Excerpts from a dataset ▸

-------------------------

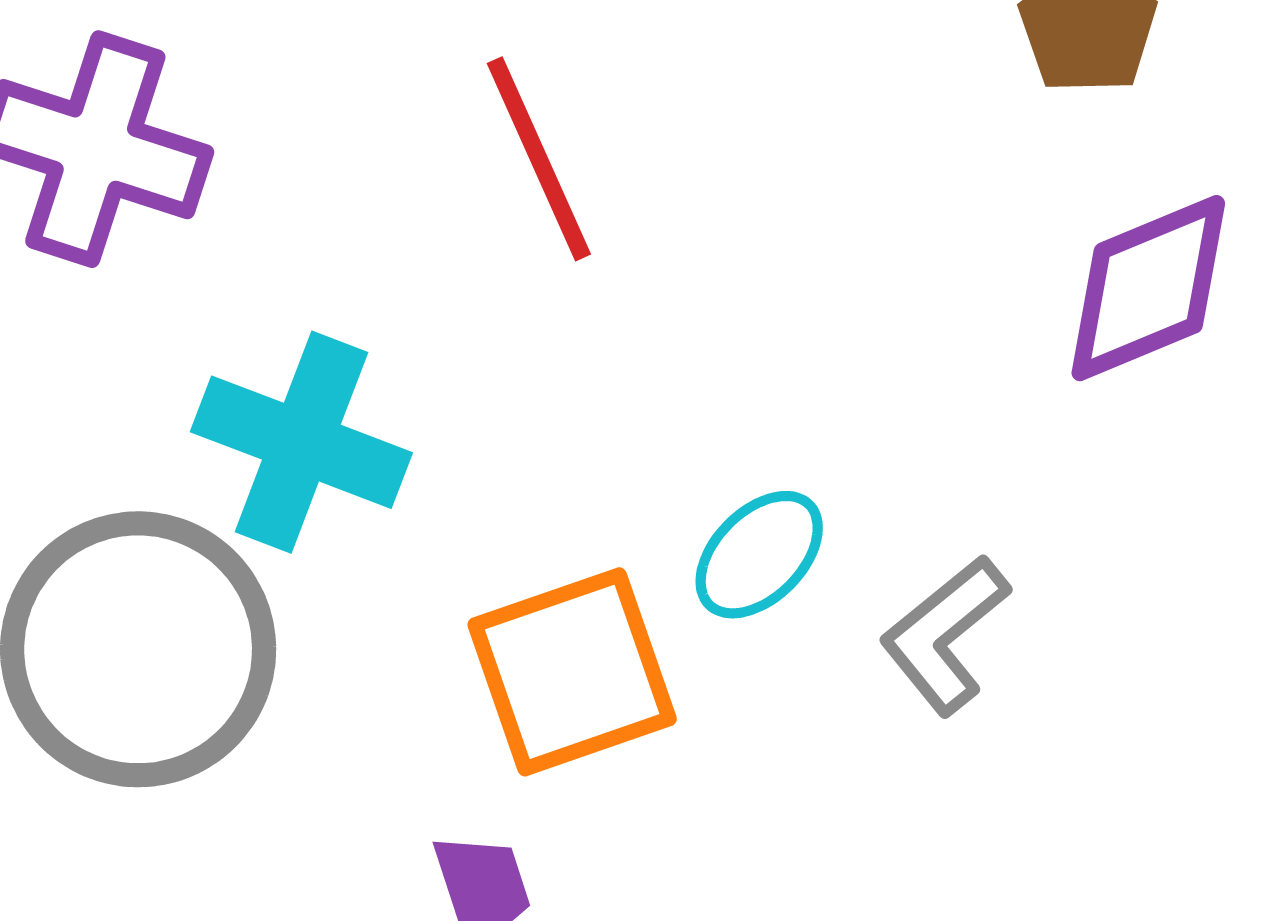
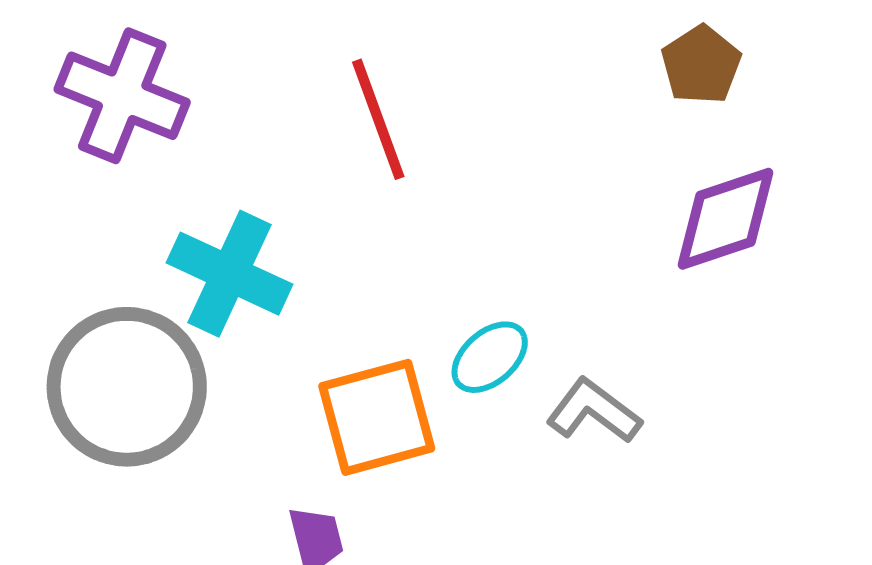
gray L-shape: (945, 635) -> (594, 411), turned 72

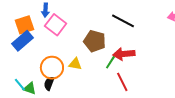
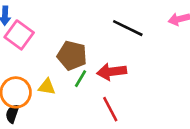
black line: (123, 21) -> (128, 28), moved
green line: (110, 62) -> (81, 79), moved

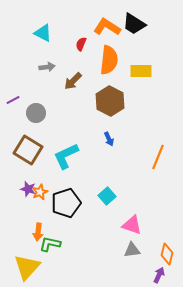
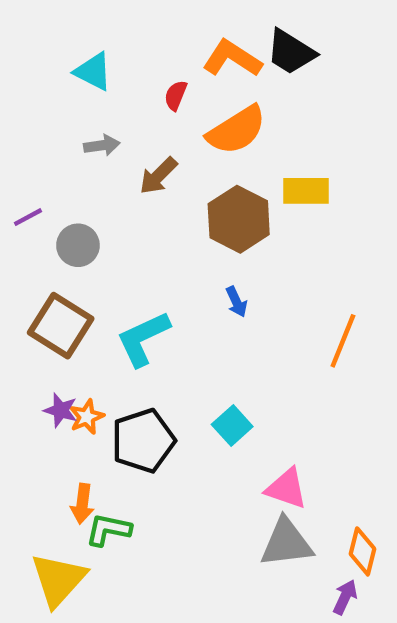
orange semicircle: (109, 60) -> (237, 130), turned 52
yellow rectangle: (141, 71) -> (306, 191), moved
gray triangle: (132, 250) -> (286, 543), size x1.5

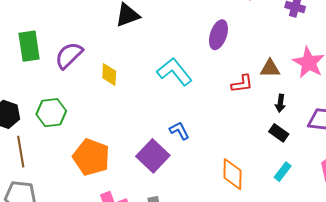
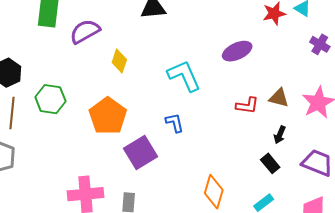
purple ellipse: (218, 35) -> (237, 51), turned 32
green hexagon: (51, 113) -> (50, 99), moved
blue L-shape: (179, 131) -> (175, 123), moved
orange pentagon: (91, 157) -> (108, 116), moved

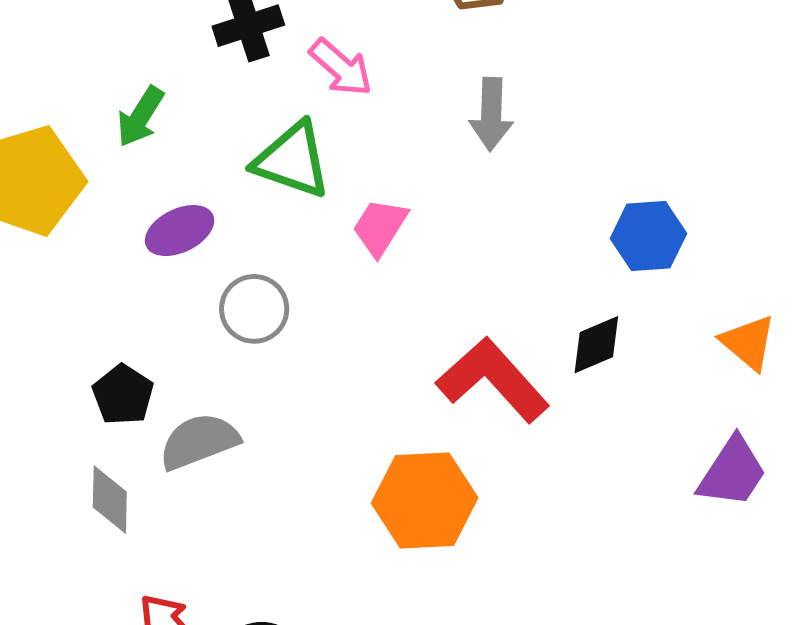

-------------------------

Only lines holding the word "orange" are wanted, so copy each of them from the records above.

RESULT OF THIS EXERCISE ▸
orange semicircle: (109, 60) -> (237, 130), turned 52
orange pentagon: (91, 157) -> (108, 116), moved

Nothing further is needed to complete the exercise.